• Description of the task: A complete and exact copy of the data below is the task.
[Start of Attachment]
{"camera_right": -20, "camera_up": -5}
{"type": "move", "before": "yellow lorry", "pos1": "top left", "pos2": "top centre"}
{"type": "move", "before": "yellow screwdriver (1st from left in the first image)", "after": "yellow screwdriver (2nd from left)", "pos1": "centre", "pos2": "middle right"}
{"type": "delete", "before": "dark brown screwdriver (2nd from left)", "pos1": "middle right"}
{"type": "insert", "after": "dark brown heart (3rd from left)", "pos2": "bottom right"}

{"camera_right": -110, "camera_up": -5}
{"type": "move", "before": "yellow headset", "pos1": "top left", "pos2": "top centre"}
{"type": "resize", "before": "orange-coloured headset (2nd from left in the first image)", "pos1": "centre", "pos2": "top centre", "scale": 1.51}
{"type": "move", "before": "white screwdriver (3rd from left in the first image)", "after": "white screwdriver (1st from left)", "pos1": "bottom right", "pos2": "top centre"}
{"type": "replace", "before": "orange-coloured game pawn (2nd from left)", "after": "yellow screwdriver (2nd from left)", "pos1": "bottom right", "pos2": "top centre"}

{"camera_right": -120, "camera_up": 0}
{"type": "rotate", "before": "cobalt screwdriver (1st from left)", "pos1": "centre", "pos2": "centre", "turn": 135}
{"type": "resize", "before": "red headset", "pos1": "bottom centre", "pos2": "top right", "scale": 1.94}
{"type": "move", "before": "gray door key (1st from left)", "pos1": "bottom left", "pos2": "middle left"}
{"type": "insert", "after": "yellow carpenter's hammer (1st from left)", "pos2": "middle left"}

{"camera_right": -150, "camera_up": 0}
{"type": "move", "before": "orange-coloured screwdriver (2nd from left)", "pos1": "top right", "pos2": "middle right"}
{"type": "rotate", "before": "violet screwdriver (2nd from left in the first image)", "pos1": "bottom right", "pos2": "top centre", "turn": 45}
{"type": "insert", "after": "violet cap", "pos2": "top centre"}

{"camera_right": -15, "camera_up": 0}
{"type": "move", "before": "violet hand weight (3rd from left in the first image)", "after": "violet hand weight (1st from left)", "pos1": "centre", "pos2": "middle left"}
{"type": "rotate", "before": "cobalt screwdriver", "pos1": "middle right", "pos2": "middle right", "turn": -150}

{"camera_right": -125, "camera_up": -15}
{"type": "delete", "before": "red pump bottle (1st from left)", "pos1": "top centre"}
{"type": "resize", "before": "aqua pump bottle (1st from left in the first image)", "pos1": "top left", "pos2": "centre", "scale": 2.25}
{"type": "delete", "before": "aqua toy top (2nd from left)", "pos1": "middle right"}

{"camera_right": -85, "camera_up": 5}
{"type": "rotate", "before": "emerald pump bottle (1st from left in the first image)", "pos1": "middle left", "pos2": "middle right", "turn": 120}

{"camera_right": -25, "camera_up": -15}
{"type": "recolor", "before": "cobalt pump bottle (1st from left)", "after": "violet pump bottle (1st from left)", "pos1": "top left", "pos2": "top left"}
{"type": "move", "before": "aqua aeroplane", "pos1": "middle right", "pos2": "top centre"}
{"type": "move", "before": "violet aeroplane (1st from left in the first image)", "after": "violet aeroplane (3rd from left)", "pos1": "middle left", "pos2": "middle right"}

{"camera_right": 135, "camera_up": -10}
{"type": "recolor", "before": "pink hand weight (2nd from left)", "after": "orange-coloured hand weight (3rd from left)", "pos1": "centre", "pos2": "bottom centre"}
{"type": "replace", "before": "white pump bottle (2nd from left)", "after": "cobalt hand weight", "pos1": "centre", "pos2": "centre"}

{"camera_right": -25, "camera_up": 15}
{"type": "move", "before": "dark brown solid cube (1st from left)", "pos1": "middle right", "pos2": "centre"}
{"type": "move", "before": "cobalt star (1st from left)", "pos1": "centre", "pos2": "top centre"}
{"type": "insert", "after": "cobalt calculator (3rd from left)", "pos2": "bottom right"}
[End of Attachment]
• Result:
{"camera_right": -20, "camera_up": -5}
{"type": "move", "before": "yellow lorry", "pos1": "top left", "pos2": "top centre"}
{"type": "move", "before": "yellow screwdriver (1st from left in the first image)", "after": "yellow screwdriver (2nd from left)", "pos1": "centre", "pos2": "middle right"}
{"type": "delete", "before": "dark brown screwdriver (2nd from left)", "pos1": "middle right"}
{"type": "insert", "after": "dark brown heart (3rd from left)", "pos2": "bottom right"}

{"camera_right": -110, "camera_up": -5}
{"type": "move", "before": "yellow headset", "pos1": "top left", "pos2": "top centre"}
{"type": "resize", "before": "orange-coloured headset (2nd from left in the first image)", "pos1": "centre", "pos2": "top centre", "scale": 1.51}
{"type": "move", "before": "white screwdriver (3rd from left in the first image)", "after": "white screwdriver (1st from left)", "pos1": "bottom right", "pos2": "top centre"}
{"type": "replace", "before": "orange-coloured game pawn (2nd from left)", "after": "yellow screwdriver (2nd from left)", "pos1": "bottom right", "pos2": "top centre"}

{"camera_right": -120, "camera_up": 0}
{"type": "rotate", "before": "cobalt screwdriver (1st from left)", "pos1": "centre", "pos2": "centre", "turn": 135}
{"type": "resize", "before": "red headset", "pos1": "bottom centre", "pos2": "top right", "scale": 1.94}
{"type": "move", "before": "gray door key (1st from left)", "pos1": "bottom left", "pos2": "middle left"}
{"type": "insert", "after": "yellow carpenter's hammer (1st from left)", "pos2": "middle left"}

{"camera_right": -150, "camera_up": 0}
{"type": "move", "before": "orange-coloured screwdriver (2nd from left)", "pos1": "top right", "pos2": "middle right"}
{"type": "rotate", "before": "violet screwdriver (2nd from left in the first image)", "pos1": "bottom right", "pos2": "top centre", "turn": 45}
{"type": "insert", "after": "violet cap", "pos2": "top centre"}

{"camera_right": -15, "camera_up": 0}
{"type": "move", "before": "violet hand weight (3rd from left in the first image)", "after": "violet hand weight (1st from left)", "pos1": "centre", "pos2": "middle left"}
{"type": "rotate", "before": "cobalt screwdriver", "pos1": "middle right", "pos2": "middle right", "turn": -150}

{"camera_right": -125, "camera_up": -15}
{"type": "delete", "before": "red pump bottle (1st from left)", "pos1": "top centre"}
{"type": "resize", "before": "aqua pump bottle (1st from left in the first image)", "pos1": "top left", "pos2": "centre", "scale": 2.25}
{"type": "delete", "before": "aqua toy top (2nd from left)", "pos1": "middle right"}

{"camera_right": -85, "camera_up": 5}
{"type": "rotate", "before": "emerald pump bottle (1st from left in the first image)", "pos1": "middle left", "pos2": "middle right", "turn": 120}

{"camera_right": -25, "camera_up": -15}
{"type": "recolor", "before": "cobalt pump bottle (1st from left)", "after": "violet pump bottle (1st from left)", "pos1": "top left", "pos2": "top left"}
{"type": "move", "before": "aqua aeroplane", "pos1": "middle right", "pos2": "top centre"}
{"type": "move", "before": "violet aeroplane (1st from left in the first image)", "after": "violet aeroplane (3rd from left)", "pos1": "middle left", "pos2": "middle right"}

{"camera_right": 135, "camera_up": -10}
{"type": "recolor", "before": "pink hand weight (2nd from left)", "after": "orange-coloured hand weight (3rd from left)", "pos1": "centre", "pos2": "bottom centre"}
{"type": "replace", "before": "white pump bottle (2nd from left)", "after": "cobalt hand weight", "pos1": "centre", "pos2": "centre"}

{"camera_right": -25, "camera_up": 15}
{"type": "move", "before": "dark brown solid cube (1st from left)", "pos1": "middle right", "pos2": "centre"}
{"type": "move", "before": "cobalt star (1st from left)", "pos1": "centre", "pos2": "top centre"}
{"type": "insert", "after": "cobalt calculator (3rd from left)", "pos2": "bottom right"}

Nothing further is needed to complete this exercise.